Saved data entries
::::

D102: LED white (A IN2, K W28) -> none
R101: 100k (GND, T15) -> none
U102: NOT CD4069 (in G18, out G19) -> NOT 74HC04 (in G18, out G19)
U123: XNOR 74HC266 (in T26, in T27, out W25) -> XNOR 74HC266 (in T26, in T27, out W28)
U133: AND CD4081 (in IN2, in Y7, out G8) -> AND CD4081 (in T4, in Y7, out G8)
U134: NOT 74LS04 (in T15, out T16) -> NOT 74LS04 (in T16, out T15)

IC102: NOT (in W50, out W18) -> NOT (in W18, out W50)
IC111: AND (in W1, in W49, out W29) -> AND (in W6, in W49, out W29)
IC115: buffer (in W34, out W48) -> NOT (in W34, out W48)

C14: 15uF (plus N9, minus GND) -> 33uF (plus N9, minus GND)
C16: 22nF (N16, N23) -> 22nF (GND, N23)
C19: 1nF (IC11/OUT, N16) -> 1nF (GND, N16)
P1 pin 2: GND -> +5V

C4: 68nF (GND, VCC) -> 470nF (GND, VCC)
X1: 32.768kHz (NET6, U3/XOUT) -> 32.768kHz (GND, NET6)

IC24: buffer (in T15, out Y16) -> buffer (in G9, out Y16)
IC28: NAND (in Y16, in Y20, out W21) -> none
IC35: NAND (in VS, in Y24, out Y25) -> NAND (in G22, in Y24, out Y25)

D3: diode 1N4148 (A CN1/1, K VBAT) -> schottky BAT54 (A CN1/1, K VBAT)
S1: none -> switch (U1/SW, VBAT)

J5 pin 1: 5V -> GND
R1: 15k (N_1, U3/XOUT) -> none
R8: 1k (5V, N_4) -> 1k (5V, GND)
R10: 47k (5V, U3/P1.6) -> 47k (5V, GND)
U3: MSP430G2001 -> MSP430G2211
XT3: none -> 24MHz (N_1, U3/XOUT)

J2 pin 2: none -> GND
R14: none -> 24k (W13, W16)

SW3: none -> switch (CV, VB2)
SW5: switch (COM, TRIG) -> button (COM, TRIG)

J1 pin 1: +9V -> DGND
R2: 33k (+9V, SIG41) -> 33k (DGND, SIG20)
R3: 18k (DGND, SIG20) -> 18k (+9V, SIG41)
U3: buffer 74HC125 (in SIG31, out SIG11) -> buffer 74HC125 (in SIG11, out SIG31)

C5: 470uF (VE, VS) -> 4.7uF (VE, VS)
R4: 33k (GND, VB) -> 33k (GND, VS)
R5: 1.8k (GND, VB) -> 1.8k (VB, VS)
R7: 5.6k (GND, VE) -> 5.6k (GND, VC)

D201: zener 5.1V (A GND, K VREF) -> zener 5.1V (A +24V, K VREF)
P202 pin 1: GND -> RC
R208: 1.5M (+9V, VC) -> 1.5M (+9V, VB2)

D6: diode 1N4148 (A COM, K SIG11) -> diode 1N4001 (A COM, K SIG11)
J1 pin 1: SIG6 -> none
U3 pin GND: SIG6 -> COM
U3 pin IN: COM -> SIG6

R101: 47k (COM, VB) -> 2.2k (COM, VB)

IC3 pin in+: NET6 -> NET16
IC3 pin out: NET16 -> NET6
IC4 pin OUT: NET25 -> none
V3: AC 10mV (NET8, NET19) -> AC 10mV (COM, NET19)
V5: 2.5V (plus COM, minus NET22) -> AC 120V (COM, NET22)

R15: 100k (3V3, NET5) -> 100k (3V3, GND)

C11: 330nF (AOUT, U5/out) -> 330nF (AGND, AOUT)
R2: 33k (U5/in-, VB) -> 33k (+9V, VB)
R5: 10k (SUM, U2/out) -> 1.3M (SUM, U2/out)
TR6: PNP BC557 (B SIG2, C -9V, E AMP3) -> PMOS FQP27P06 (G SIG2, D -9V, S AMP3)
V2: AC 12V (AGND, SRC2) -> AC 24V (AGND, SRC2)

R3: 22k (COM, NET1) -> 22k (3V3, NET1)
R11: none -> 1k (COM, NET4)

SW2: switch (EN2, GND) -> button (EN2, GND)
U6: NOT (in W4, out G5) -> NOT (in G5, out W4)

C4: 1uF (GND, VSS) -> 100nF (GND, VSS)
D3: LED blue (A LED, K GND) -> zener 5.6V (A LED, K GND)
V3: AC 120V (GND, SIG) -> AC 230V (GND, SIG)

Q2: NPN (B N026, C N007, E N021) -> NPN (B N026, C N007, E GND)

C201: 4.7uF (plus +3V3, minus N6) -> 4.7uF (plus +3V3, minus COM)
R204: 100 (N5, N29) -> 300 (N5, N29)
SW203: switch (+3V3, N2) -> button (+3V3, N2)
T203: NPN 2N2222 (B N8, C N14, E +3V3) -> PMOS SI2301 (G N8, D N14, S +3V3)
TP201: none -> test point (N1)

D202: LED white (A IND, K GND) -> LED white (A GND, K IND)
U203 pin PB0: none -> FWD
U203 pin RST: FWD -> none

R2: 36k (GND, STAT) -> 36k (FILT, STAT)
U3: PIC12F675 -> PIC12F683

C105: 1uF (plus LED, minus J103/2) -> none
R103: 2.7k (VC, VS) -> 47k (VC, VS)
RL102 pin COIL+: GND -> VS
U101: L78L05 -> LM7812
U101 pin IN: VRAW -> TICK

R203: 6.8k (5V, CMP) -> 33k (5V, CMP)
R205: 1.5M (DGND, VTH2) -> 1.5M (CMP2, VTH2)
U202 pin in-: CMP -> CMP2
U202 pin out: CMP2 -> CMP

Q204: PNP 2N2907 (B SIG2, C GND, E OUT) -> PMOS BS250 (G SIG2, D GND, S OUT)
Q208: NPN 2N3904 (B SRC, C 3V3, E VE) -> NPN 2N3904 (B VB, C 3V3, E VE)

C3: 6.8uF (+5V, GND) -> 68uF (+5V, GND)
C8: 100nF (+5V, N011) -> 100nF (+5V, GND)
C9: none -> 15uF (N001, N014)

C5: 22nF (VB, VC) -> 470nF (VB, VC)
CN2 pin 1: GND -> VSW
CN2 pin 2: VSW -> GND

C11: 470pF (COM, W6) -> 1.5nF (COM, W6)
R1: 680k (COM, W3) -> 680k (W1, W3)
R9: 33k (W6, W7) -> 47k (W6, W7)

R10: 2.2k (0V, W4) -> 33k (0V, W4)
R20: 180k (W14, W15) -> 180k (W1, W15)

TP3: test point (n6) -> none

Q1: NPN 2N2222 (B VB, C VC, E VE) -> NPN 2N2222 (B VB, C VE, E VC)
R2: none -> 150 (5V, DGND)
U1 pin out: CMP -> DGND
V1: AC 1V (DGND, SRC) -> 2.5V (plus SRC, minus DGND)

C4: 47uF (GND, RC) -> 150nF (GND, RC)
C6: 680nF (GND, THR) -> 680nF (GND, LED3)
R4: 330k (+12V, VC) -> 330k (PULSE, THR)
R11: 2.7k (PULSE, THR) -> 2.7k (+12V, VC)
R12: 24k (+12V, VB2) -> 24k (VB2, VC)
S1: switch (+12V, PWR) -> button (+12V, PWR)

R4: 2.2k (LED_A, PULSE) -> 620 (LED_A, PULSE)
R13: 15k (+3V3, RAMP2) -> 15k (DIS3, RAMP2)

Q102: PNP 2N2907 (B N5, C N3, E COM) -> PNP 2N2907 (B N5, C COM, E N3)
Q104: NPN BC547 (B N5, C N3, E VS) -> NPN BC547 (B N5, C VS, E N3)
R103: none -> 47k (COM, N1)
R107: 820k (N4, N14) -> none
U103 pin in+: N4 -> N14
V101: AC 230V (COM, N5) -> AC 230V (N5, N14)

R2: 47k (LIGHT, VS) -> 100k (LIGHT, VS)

::::

Task prompt:
Each of the records should be written out again, exactly as it reads.

Answer below:
D102: LED white (A IN2, K W28) -> none
R101: 100k (GND, T15) -> none
U102: NOT CD4069 (in G18, out G19) -> NOT 74HC04 (in G18, out G19)
U123: XNOR 74HC266 (in T26, in T27, out W25) -> XNOR 74HC266 (in T26, in T27, out W28)
U133: AND CD4081 (in IN2, in Y7, out G8) -> AND CD4081 (in T4, in Y7, out G8)
U134: NOT 74LS04 (in T15, out T16) -> NOT 74LS04 (in T16, out T15)

IC102: NOT (in W50, out W18) -> NOT (in W18, out W50)
IC111: AND (in W1, in W49, out W29) -> AND (in W6, in W49, out W29)
IC115: buffer (in W34, out W48) -> NOT (in W34, out W48)

C14: 15uF (plus N9, minus GND) -> 33uF (plus N9, minus GND)
C16: 22nF (N16, N23) -> 22nF (GND, N23)
C19: 1nF (IC11/OUT, N16) -> 1nF (GND, N16)
P1 pin 2: GND -> +5V

C4: 68nF (GND, VCC) -> 470nF (GND, VCC)
X1: 32.768kHz (NET6, U3/XOUT) -> 32.768kHz (GND, NET6)

IC24: buffer (in T15, out Y16) -> buffer (in G9, out Y16)
IC28: NAND (in Y16, in Y20, out W21) -> none
IC35: NAND (in VS, in Y24, out Y25) -> NAND (in G22, in Y24, out Y25)

D3: diode 1N4148 (A CN1/1, K VBAT) -> schottky BAT54 (A CN1/1, K VBAT)
S1: none -> switch (U1/SW, VBAT)

J5 pin 1: 5V -> GND
R1: 15k (N_1, U3/XOUT) -> none
R8: 1k (5V, N_4) -> 1k (5V, GND)
R10: 47k (5V, U3/P1.6) -> 47k (5V, GND)
U3: MSP430G2001 -> MSP430G2211
XT3: none -> 24MHz (N_1, U3/XOUT)

J2 pin 2: none -> GND
R14: none -> 24k (W13, W16)

SW3: none -> switch (CV, VB2)
SW5: switch (COM, TRIG) -> button (COM, TRIG)

J1 pin 1: +9V -> DGND
R2: 33k (+9V, SIG41) -> 33k (DGND, SIG20)
R3: 18k (DGND, SIG20) -> 18k (+9V, SIG41)
U3: buffer 74HC125 (in SIG31, out SIG11) -> buffer 74HC125 (in SIG11, out SIG31)

C5: 470uF (VE, VS) -> 4.7uF (VE, VS)
R4: 33k (GND, VB) -> 33k (GND, VS)
R5: 1.8k (GND, VB) -> 1.8k (VB, VS)
R7: 5.6k (GND, VE) -> 5.6k (GND, VC)

D201: zener 5.1V (A GND, K VREF) -> zener 5.1V (A +24V, K VREF)
P202 pin 1: GND -> RC
R208: 1.5M (+9V, VC) -> 1.5M (+9V, VB2)

D6: diode 1N4148 (A COM, K SIG11) -> diode 1N4001 (A COM, K SIG11)
J1 pin 1: SIG6 -> none
U3 pin GND: SIG6 -> COM
U3 pin IN: COM -> SIG6

R101: 47k (COM, VB) -> 2.2k (COM, VB)

IC3 pin in+: NET6 -> NET16
IC3 pin out: NET16 -> NET6
IC4 pin OUT: NET25 -> none
V3: AC 10mV (NET8, NET19) -> AC 10mV (COM, NET19)
V5: 2.5V (plus COM, minus NET22) -> AC 120V (COM, NET22)

R15: 100k (3V3, NET5) -> 100k (3V3, GND)

C11: 330nF (AOUT, U5/out) -> 330nF (AGND, AOUT)
R2: 33k (U5/in-, VB) -> 33k (+9V, VB)
R5: 10k (SUM, U2/out) -> 1.3M (SUM, U2/out)
TR6: PNP BC557 (B SIG2, C -9V, E AMP3) -> PMOS FQP27P06 (G SIG2, D -9V, S AMP3)
V2: AC 12V (AGND, SRC2) -> AC 24V (AGND, SRC2)

R3: 22k (COM, NET1) -> 22k (3V3, NET1)
R11: none -> 1k (COM, NET4)

SW2: switch (EN2, GND) -> button (EN2, GND)
U6: NOT (in W4, out G5) -> NOT (in G5, out W4)

C4: 1uF (GND, VSS) -> 100nF (GND, VSS)
D3: LED blue (A LED, K GND) -> zener 5.6V (A LED, K GND)
V3: AC 120V (GND, SIG) -> AC 230V (GND, SIG)

Q2: NPN (B N026, C N007, E N021) -> NPN (B N026, C N007, E GND)

C201: 4.7uF (plus +3V3, minus N6) -> 4.7uF (plus +3V3, minus COM)
R204: 100 (N5, N29) -> 300 (N5, N29)
SW203: switch (+3V3, N2) -> button (+3V3, N2)
T203: NPN 2N2222 (B N8, C N14, E +3V3) -> PMOS SI2301 (G N8, D N14, S +3V3)
TP201: none -> test point (N1)

D202: LED white (A IND, K GND) -> LED white (A GND, K IND)
U203 pin PB0: none -> FWD
U203 pin RST: FWD -> none

R2: 36k (GND, STAT) -> 36k (FILT, STAT)
U3: PIC12F675 -> PIC12F683

C105: 1uF (plus LED, minus J103/2) -> none
R103: 2.7k (VC, VS) -> 47k (VC, VS)
RL102 pin COIL+: GND -> VS
U101: L78L05 -> LM7812
U101 pin IN: VRAW -> TICK

R203: 6.8k (5V, CMP) -> 33k (5V, CMP)
R205: 1.5M (DGND, VTH2) -> 1.5M (CMP2, VTH2)
U202 pin in-: CMP -> CMP2
U202 pin out: CMP2 -> CMP

Q204: PNP 2N2907 (B SIG2, C GND, E OUT) -> PMOS BS250 (G SIG2, D GND, S OUT)
Q208: NPN 2N3904 (B SRC, C 3V3, E VE) -> NPN 2N3904 (B VB, C 3V3, E VE)

C3: 6.8uF (+5V, GND) -> 68uF (+5V, GND)
C8: 100nF (+5V, N011) -> 100nF (+5V, GND)
C9: none -> 15uF (N001, N014)

C5: 22nF (VB, VC) -> 470nF (VB, VC)
CN2 pin 1: GND -> VSW
CN2 pin 2: VSW -> GND

C11: 470pF (COM, W6) -> 1.5nF (COM, W6)
R1: 680k (COM, W3) -> 680k (W1, W3)
R9: 33k (W6, W7) -> 47k (W6, W7)

R10: 2.2k (0V, W4) -> 33k (0V, W4)
R20: 180k (W14, W15) -> 180k (W1, W15)

TP3: test point (n6) -> none

Q1: NPN 2N2222 (B VB, C VC, E VE) -> NPN 2N2222 (B VB, C VE, E VC)
R2: none -> 150 (5V, DGND)
U1 pin out: CMP -> DGND
V1: AC 1V (DGND, SRC) -> 2.5V (plus SRC, minus DGND)

C4: 47uF (GND, RC) -> 150nF (GND, RC)
C6: 680nF (GND, THR) -> 680nF (GND, LED3)
R4: 330k (+12V, VC) -> 330k (PULSE, THR)
R11: 2.7k (PULSE, THR) -> 2.7k (+12V, VC)
R12: 24k (+12V, VB2) -> 24k (VB2, VC)
S1: switch (+12V, PWR) -> button (+12V, PWR)

R4: 2.2k (LED_A, PULSE) -> 620 (LED_A, PULSE)
R13: 15k (+3V3, RAMP2) -> 15k (DIS3, RAMP2)

Q102: PNP 2N2907 (B N5, C N3, E COM) -> PNP 2N2907 (B N5, C COM, E N3)
Q104: NPN BC547 (B N5, C N3, E VS) -> NPN BC547 (B N5, C VS, E N3)
R103: none -> 47k (COM, N1)
R107: 820k (N4, N14) -> none
U103 pin in+: N4 -> N14
V101: AC 230V (COM, N5) -> AC 230V (N5, N14)

R2: 47k (LIGHT, VS) -> 100k (LIGHT, VS)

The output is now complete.